PROBLEM DESCRIPTION → Please copy the records from the line with "From the image's perspective, is translucent" up to and including the line with "From a real-world perspective, relative", substituting "crystal" for every "glass" and changing nothing else.

DATA →

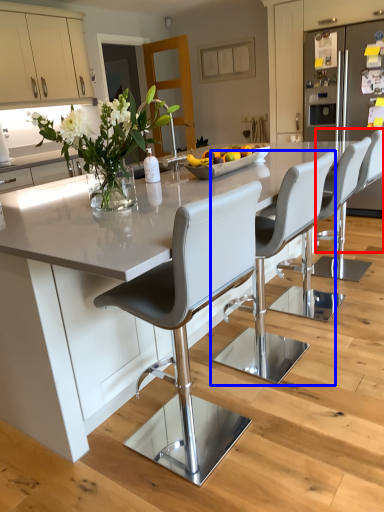
Question: Which point is closer to the camera, chair (highlighted by a red box) or chair (highlighted by a blue box)?

Choices:
 (A) chair
 (B) chair

Answer: (B)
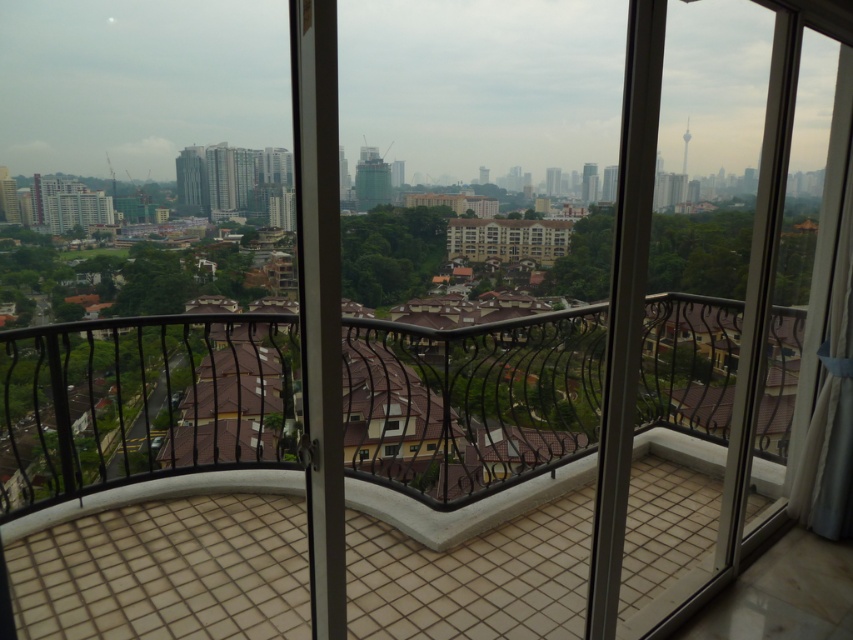
From the picture: You are standing on the balcony looking out at the city. There is a point marked at coordinates (140, 403). What object is located at that point?

The point at coordinates (140, 403) corresponds to the brown tile balcony at center.

You are standing on the brown tile balcony at center. Looking out, you notice a construction crane in the distance. If you want to take a photo of the crane, which direction should you face relative to the balcony?

The brown tile balcony at center is located at point (140, 403). Since the crane is part of the urban skyline further back, you should face towards the urban skyline direction to capture the crane in your photo.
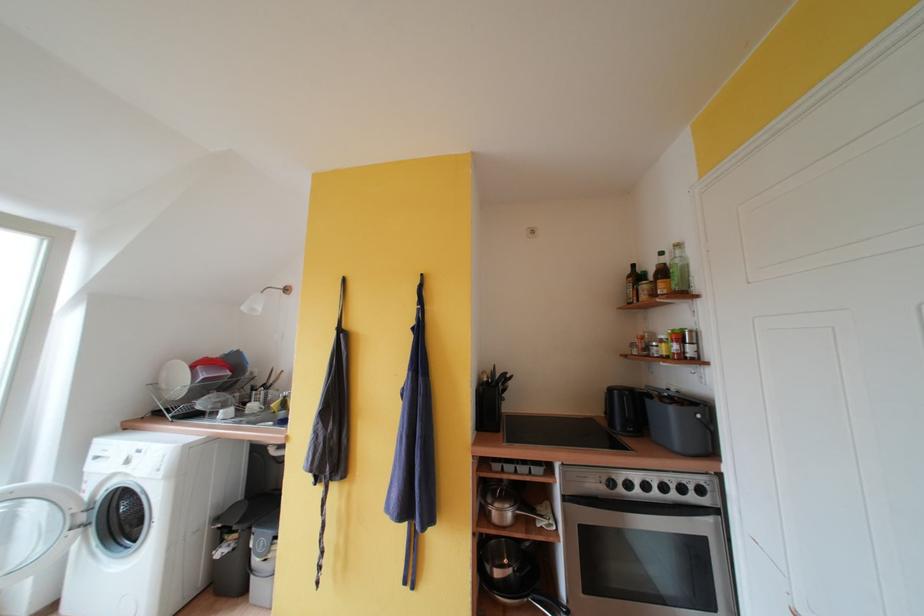
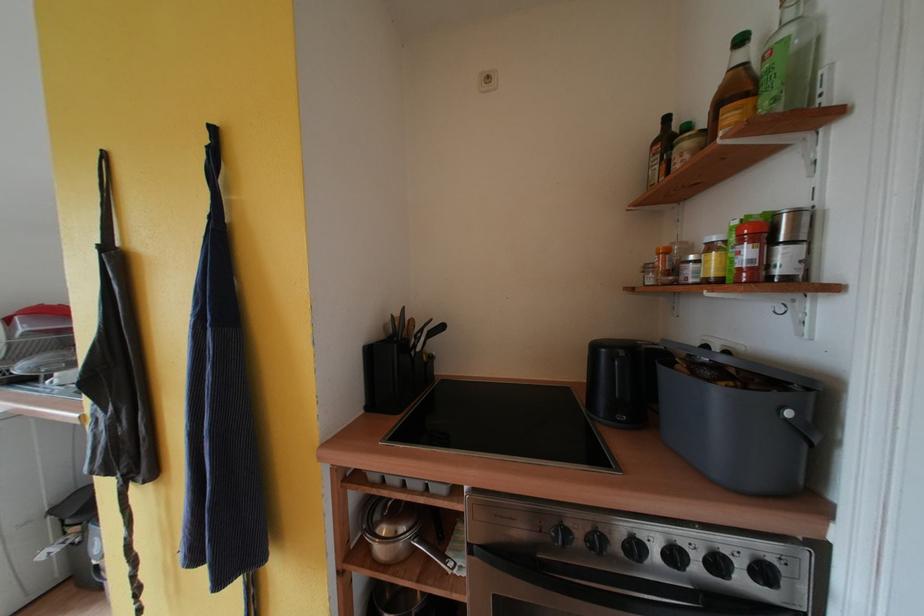
Locate, in the second image, the point that corresponds to point 682,350 in the first image.

(755, 256)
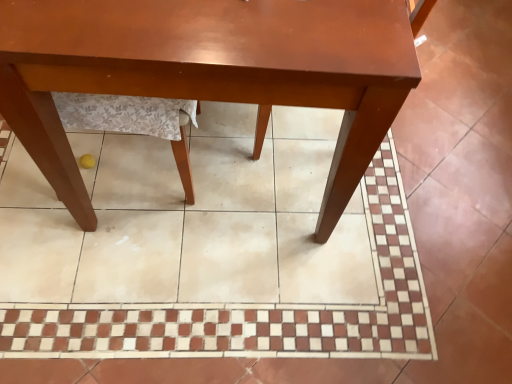
Find the location of a particular element. The height and width of the screenshot is (384, 512). free spot in front of matte wood table at center is located at coordinates (203, 300).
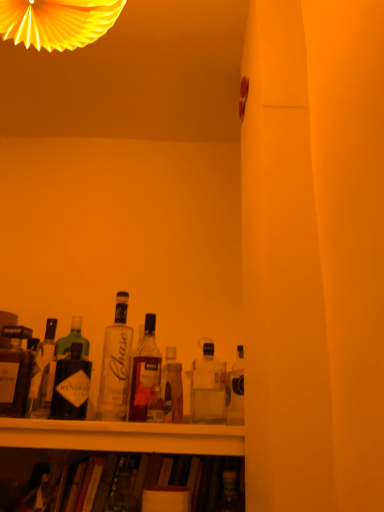
Describe the element at coordinates (116, 365) in the screenshot. This screenshot has width=384, height=512. I see `clear glass bottle at center, which is the 3th bottle from left to right` at that location.

Measure the distance between point (126, 381) and camera.

A distance of 1.13 meters exists between point (126, 381) and camera.

Image resolution: width=384 pixels, height=512 pixels. What do you see at coordinates (43, 374) in the screenshot?
I see `matte glass bottle at left, the 2th bottle from the left` at bounding box center [43, 374].

This screenshot has height=512, width=384. What do you see at coordinates (15, 372) in the screenshot?
I see `matte black bottle at left, the 1th bottle viewed from the left` at bounding box center [15, 372].

The image size is (384, 512). Describe the element at coordinates (145, 372) in the screenshot. I see `translucent glass bottle at center, marked as the 4th bottle in a left-to-right arrangement` at that location.

Where is `clear glass bottle at center, which is the 3th bottle from left to right`? This screenshot has width=384, height=512. clear glass bottle at center, which is the 3th bottle from left to right is located at coordinates (116, 365).

From the image's perspective, is clear glass bottle at center, which is the sixth bottle in left-to-right order, on top of clear glass bottle at center, which is the 3th bottle from left to right?

No.

Measure the distance from clear glass bottle at center, the 1th bottle when ordered from right to left, to clear glass bottle at center, the fourth bottle in the right-to-left sequence.

clear glass bottle at center, the 1th bottle when ordered from right to left, is 8.55 inches from clear glass bottle at center, the fourth bottle in the right-to-left sequence.

Considering the positions of points (206, 355) and (115, 357), is point (206, 355) farther from camera compared to point (115, 357)?

Yes, point (206, 355) is farther from viewer.

Find the location of a particular element. the 4th bottle above the clear glass bottle at center, which is the sixth bottle in left-to-right order (from the image's perspective) is located at coordinates (116, 365).

From a real-world perspective, does translucent glass bottle at center, marked as the 4th bottle in a left-to-right arrangement, stand above matte glass bottle at left, the fifth bottle in the right-to-left sequence?

Yes, from a real-world perspective, translucent glass bottle at center, marked as the 4th bottle in a left-to-right arrangement, is on top of matte glass bottle at left, the fifth bottle in the right-to-left sequence.

Which of these two, translucent glass bottle at center, marked as the 4th bottle in a left-to-right arrangement, or matte glass bottle at left, the fifth bottle in the right-to-left sequence, stands shorter?

With less height is matte glass bottle at left, the fifth bottle in the right-to-left sequence.

Is translucent glass bottle at center, acting as the third bottle starting from the right, not close to matte glass bottle at left, the 2th bottle from the left?

That's not correct — translucent glass bottle at center, acting as the third bottle starting from the right, is a little close to matte glass bottle at left, the 2th bottle from the left.

Which of these two, translucent glass bottle at center, marked as the 4th bottle in a left-to-right arrangement, or matte glass bottle at left, the 2th bottle from the left, is smaller?

With smaller size is matte glass bottle at left, the 2th bottle from the left.

From the image's perspective, is translucent glass bottle at center, arranged as the 2th bottle when viewed from the right, under clear glass bottle at center, which is the sixth bottle in left-to-right order?

Correct, translucent glass bottle at center, arranged as the 2th bottle when viewed from the right, appears lower than clear glass bottle at center, which is the sixth bottle in left-to-right order, in the image.

Relative to clear glass bottle at center, the 1th bottle when ordered from right to left, is translucent glass bottle at center, positioned as the 5th bottle in left-to-right order, in front or behind?

Clearly, translucent glass bottle at center, positioned as the 5th bottle in left-to-right order, is behind clear glass bottle at center, the 1th bottle when ordered from right to left.

Which object is positioned more to the left, translucent glass bottle at center, positioned as the 5th bottle in left-to-right order, or clear glass bottle at center, which is the sixth bottle in left-to-right order?

translucent glass bottle at center, positioned as the 5th bottle in left-to-right order.

From a real-world perspective, relative to matte black bottle at left, the 1th bottle viewed from the left, is clear glass bottle at center, which is the 3th bottle from left to right, vertically above or below?

Answer: In terms of real-world spatial position, clear glass bottle at center, which is the 3th bottle from left to right, is above matte black bottle at left, the 1th bottle viewed from the left.

Which is closer to the camera, (127, 373) or (1, 367)?

Point (127, 373) is positioned farther from the camera compared to point (1, 367).

Considering the relative sizes of clear glass bottle at center, which is the 3th bottle from left to right, and matte black bottle at left, marked as the 6th bottle in a right-to-left arrangement, in the image provided, is clear glass bottle at center, which is the 3th bottle from left to right, thinner than matte black bottle at left, marked as the 6th bottle in a right-to-left arrangement,?

No.

Between clear glass bottle at center, the fourth bottle in the right-to-left sequence, and matte black bottle at left, marked as the 6th bottle in a right-to-left arrangement, which one has smaller size?

matte black bottle at left, marked as the 6th bottle in a right-to-left arrangement, is smaller.

From a real-world perspective, is clear glass bottle at center, the fourth bottle in the right-to-left sequence, above or below clear glass bottle at center, which is the sixth bottle in left-to-right order?

clear glass bottle at center, the fourth bottle in the right-to-left sequence, is above clear glass bottle at center, which is the sixth bottle in left-to-right order.

Is clear glass bottle at center, the fourth bottle in the right-to-left sequence, positioned with its back to clear glass bottle at center, which is the sixth bottle in left-to-right order?

That's not correct — clear glass bottle at center, the fourth bottle in the right-to-left sequence, is not looking away from clear glass bottle at center, which is the sixth bottle in left-to-right order.

How much distance is there between clear glass bottle at center, which is the 3th bottle from left to right, and clear glass bottle at center, the 1th bottle when ordered from right to left?

clear glass bottle at center, which is the 3th bottle from left to right, and clear glass bottle at center, the 1th bottle when ordered from right to left, are 21.71 centimeters apart from each other.

Consider the image. Can you confirm if clear glass bottle at center, which is the 3th bottle from left to right, is wider than translucent glass bottle at center, arranged as the 2th bottle when viewed from the right?

Yes, clear glass bottle at center, which is the 3th bottle from left to right, is wider than translucent glass bottle at center, arranged as the 2th bottle when viewed from the right.

Which bottle is the 2nd one when counting from the right side of the clear glass bottle at center, the fourth bottle in the right-to-left sequence? Please provide its 2D coordinates.

[(172, 387)]

Does clear glass bottle at center, the fourth bottle in the right-to-left sequence, turn towards translucent glass bottle at center, arranged as the 2th bottle when viewed from the right?

No, clear glass bottle at center, the fourth bottle in the right-to-left sequence, does not turn towards translucent glass bottle at center, arranged as the 2th bottle when viewed from the right.

How different are the orientations of clear glass bottle at center, which is the 3th bottle from left to right, and translucent glass bottle at center, arranged as the 2th bottle when viewed from the right, in degrees?

There is a 0.0128-degree angle between the facing directions of clear glass bottle at center, which is the 3th bottle from left to right, and translucent glass bottle at center, arranged as the 2th bottle when viewed from the right.

Considering their positions, is translucent glass bottle at center, arranged as the 2th bottle when viewed from the right, located in front of or behind clear glass bottle at center, the fourth bottle in the right-to-left sequence?

translucent glass bottle at center, arranged as the 2th bottle when viewed from the right, is behind clear glass bottle at center, the fourth bottle in the right-to-left sequence.

Choose the correct answer: Is translucent glass bottle at center, arranged as the 2th bottle when viewed from the right, inside clear glass bottle at center, which is the 3th bottle from left to right, or outside it?

translucent glass bottle at center, arranged as the 2th bottle when viewed from the right, is outside clear glass bottle at center, which is the 3th bottle from left to right.

At what (x,y) coordinates should I click in order to perform the action: click on bottle that is the 5th one when counting downward from the clear glass bottle at center, which is the 3th bottle from left to right (from the image's perspective). Please return your answer as a coordinate pair (x, y). Image resolution: width=384 pixels, height=512 pixels. Looking at the image, I should click on (172, 387).

From the image's perspective, count 4th bottles upward from the clear glass bottle at center, which is the sixth bottle in left-to-right order, and point to it. Please provide its 2D coordinates.

[(116, 365)]

The image size is (384, 512). Identify the location of the 2nd bottle to the left when counting from the translucent glass bottle at center, marked as the 4th bottle in a left-to-right arrangement. (43, 374).

Based on their spatial positions, is matte black bottle at left, the 1th bottle viewed from the left, or translucent glass bottle at center, acting as the third bottle starting from the right, further from clear glass bottle at center, the 1th bottle when ordered from right to left?

matte black bottle at left, the 1th bottle viewed from the left, is positioned further to the anchor clear glass bottle at center, the 1th bottle when ordered from right to left.

Based on their spatial positions, is clear glass bottle at center, which is the 3th bottle from left to right, or matte glass bottle at left, the fifth bottle in the right-to-left sequence, closer to matte black bottle at left, marked as the 6th bottle in a right-to-left arrangement?

Among the two, matte glass bottle at left, the fifth bottle in the right-to-left sequence, is located nearer to matte black bottle at left, marked as the 6th bottle in a right-to-left arrangement.

Considering their positions, is translucent glass bottle at center, arranged as the 2th bottle when viewed from the right, positioned further to clear glass bottle at center, the 1th bottle when ordered from right to left, than matte black bottle at left, the 1th bottle viewed from the left?

matte black bottle at left, the 1th bottle viewed from the left, lies further to clear glass bottle at center, the 1th bottle when ordered from right to left, than the other object.

In the scene shown: From the image, which object appears to be nearer to translucent glass bottle at center, acting as the third bottle starting from the right, translucent glass bottle at center, arranged as the 2th bottle when viewed from the right, or matte black bottle at left, marked as the 6th bottle in a right-to-left arrangement?

translucent glass bottle at center, arranged as the 2th bottle when viewed from the right, is positioned closer to the anchor translucent glass bottle at center, acting as the third bottle starting from the right.

Estimate the real-world distances between objects in this image. Which object is further from clear glass bottle at center, the 1th bottle when ordered from right to left, clear glass bottle at center, the fourth bottle in the right-to-left sequence, or translucent glass bottle at center, acting as the third bottle starting from the right?

clear glass bottle at center, the fourth bottle in the right-to-left sequence, is positioned further to the anchor clear glass bottle at center, the 1th bottle when ordered from right to left.

From the image, which object appears to be farther from translucent glass bottle at center, positioned as the 5th bottle in left-to-right order, clear glass bottle at center, which is the 3th bottle from left to right, or translucent glass bottle at center, acting as the third bottle starting from the right?

clear glass bottle at center, which is the 3th bottle from left to right, lies further to translucent glass bottle at center, positioned as the 5th bottle in left-to-right order, than the other object.

Based on their spatial positions, is clear glass bottle at center, the fourth bottle in the right-to-left sequence, or translucent glass bottle at center, arranged as the 2th bottle when viewed from the right, closer to translucent glass bottle at center, acting as the third bottle starting from the right?

The object closer to translucent glass bottle at center, acting as the third bottle starting from the right, is clear glass bottle at center, the fourth bottle in the right-to-left sequence.

Considering their positions, is matte black bottle at left, the 1th bottle viewed from the left, positioned further to translucent glass bottle at center, marked as the 4th bottle in a left-to-right arrangement, than clear glass bottle at center, the fourth bottle in the right-to-left sequence?

Based on the image, matte black bottle at left, the 1th bottle viewed from the left, appears to be further to translucent glass bottle at center, marked as the 4th bottle in a left-to-right arrangement.

I want to click on bottle between clear glass bottle at center, which is the 3th bottle from left to right, and translucent glass bottle at center, positioned as the 5th bottle in left-to-right order, from left to right, so click(x=145, y=372).

The height and width of the screenshot is (512, 384). In order to click on bottle between matte glass bottle at left, the 2th bottle from the left, and translucent glass bottle at center, marked as the 4th bottle in a left-to-right arrangement, in the horizontal direction in this screenshot , I will do `click(116, 365)`.

This screenshot has height=512, width=384. I want to click on bottle located between matte black bottle at left, the 1th bottle viewed from the left, and clear glass bottle at center, the fourth bottle in the right-to-left sequence, in the left-right direction, so click(x=43, y=374).

You are a GUI agent. You are given a task and a screenshot of the screen. Output one action in this format:
    pyautogui.click(x=<x>, y=<y>)
    Task: Click on the bottle situated between translucent glass bottle at center, marked as the 4th bottle in a left-to-right arrangement, and clear glass bottle at center, the 1th bottle when ordered from right to left, from left to right
    This screenshot has height=512, width=384.
    Given the screenshot: What is the action you would take?
    pyautogui.click(x=172, y=387)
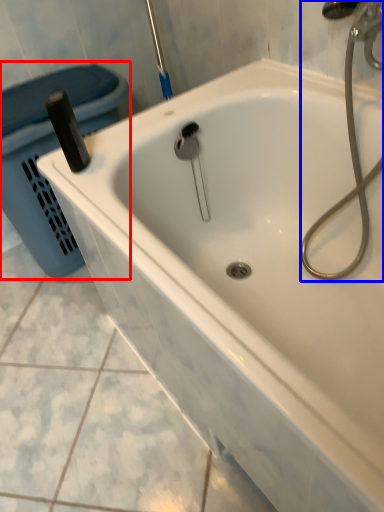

WRITTEN REPLY →
From the image's perspective, is translucent crystal bottle at center, arranged as the 2th bottle when viewed from the right, under clear crystal bottle at center, which is the sixth bottle in left-to-right order?

Correct, translucent crystal bottle at center, arranged as the 2th bottle when viewed from the right, appears lower than clear crystal bottle at center, which is the sixth bottle in left-to-right order, in the image.

Relative to clear crystal bottle at center, the 1th bottle when ordered from right to left, is translucent crystal bottle at center, positioned as the 5th bottle in left-to-right order, in front or behind?

Clearly, translucent crystal bottle at center, positioned as the 5th bottle in left-to-right order, is behind clear crystal bottle at center, the 1th bottle when ordered from right to left.

Which object is positioned more to the left, translucent crystal bottle at center, positioned as the 5th bottle in left-to-right order, or clear crystal bottle at center, which is the sixth bottle in left-to-right order?

translucent crystal bottle at center, positioned as the 5th bottle in left-to-right order.

From a real-world perspective, relative to matte black bottle at left, the 1th bottle viewed from the left, is clear crystal bottle at center, which is the 3th bottle from left to right, vertically above or below?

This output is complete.